WHAT IS EXPECTED - Whenever a line in the data holds the string "none", copy that line.

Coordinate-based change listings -
—————

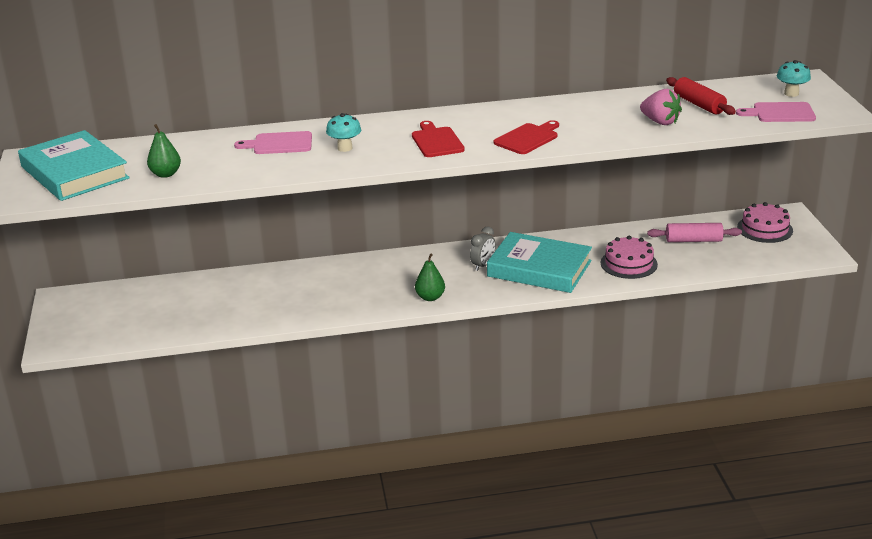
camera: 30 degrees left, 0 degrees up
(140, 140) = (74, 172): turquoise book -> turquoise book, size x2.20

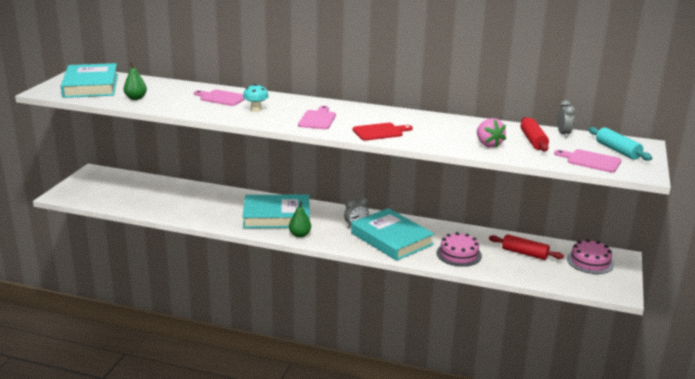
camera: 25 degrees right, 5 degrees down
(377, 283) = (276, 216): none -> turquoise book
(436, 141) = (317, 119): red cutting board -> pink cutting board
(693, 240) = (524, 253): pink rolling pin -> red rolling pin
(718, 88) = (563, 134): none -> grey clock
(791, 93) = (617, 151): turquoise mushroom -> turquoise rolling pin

—————

COMPLETED TASK -
(377, 283) = (276, 216): none -> turquoise book
(718, 88) = (563, 134): none -> grey clock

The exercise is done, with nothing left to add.